--- START ---
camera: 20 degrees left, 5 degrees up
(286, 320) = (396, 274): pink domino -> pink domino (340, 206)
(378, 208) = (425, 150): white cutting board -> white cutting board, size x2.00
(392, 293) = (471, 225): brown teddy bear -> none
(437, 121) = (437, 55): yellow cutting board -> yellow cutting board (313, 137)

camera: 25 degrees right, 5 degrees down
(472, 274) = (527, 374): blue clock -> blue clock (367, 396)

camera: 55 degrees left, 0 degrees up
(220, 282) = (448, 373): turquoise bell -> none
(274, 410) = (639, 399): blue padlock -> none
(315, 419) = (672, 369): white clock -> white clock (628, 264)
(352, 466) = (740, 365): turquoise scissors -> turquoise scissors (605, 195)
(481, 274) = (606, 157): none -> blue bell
--- END ---
◆ **What you should do**
The range runs from the line with "camera: 55 degrees left, 0 degrees up" up to and including the line with "(315, 419) = (672, 369): white" in the listing above; please write out exactly those lines and nothing more.

◆ **Answer section**
camera: 55 degrees left, 0 degrees up
(220, 282) = (448, 373): turquoise bell -> none
(274, 410) = (639, 399): blue padlock -> none
(315, 419) = (672, 369): white clock -> white clock (628, 264)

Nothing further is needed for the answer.